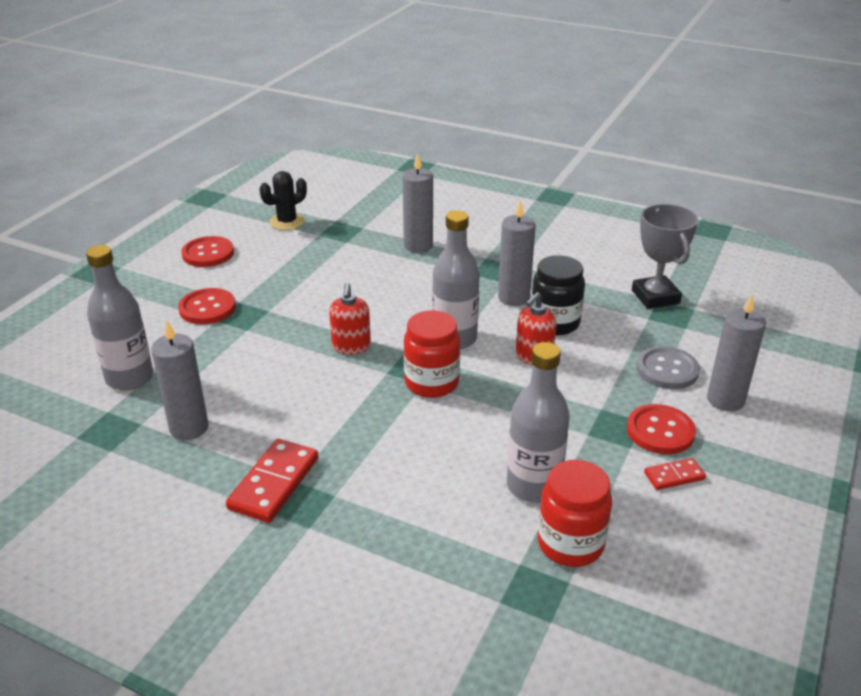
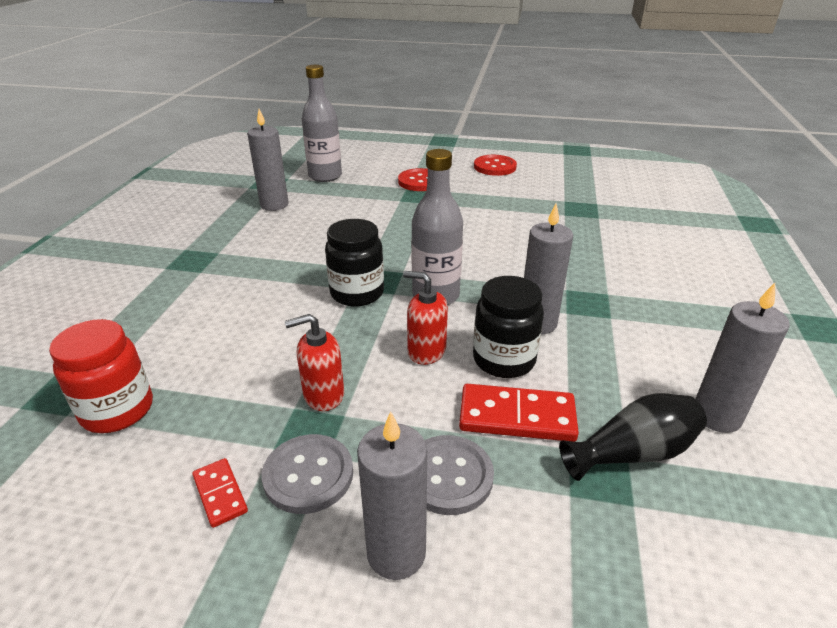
camera: 75 degrees right, 0 degrees up
(274, 483) = (214, 245): red domino -> red domino (517, 416)
(287, 222) = (571, 184): black cactus -> none
(351, 346) = (397, 245): red soap dispenser -> red soap dispenser (323, 395)
(418, 246) = (592, 250): grey candle -> grey candle (716, 416)
(431, 383) = (357, 293): red jar -> black jar
(533, 486) = (206, 375): grey bottle -> none
(655, 297) = (633, 453): grey trophy -> black vase
(660, 431) = (308, 475): red button -> grey button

> WHAT YOU WILL DO
Starting at the line that contains "(655, 297) = (633, 453): grey", copy every line down to the last line of the records above, exactly as written.

> EXPECTED OUTPUT
(655, 297) = (633, 453): grey trophy -> black vase
(660, 431) = (308, 475): red button -> grey button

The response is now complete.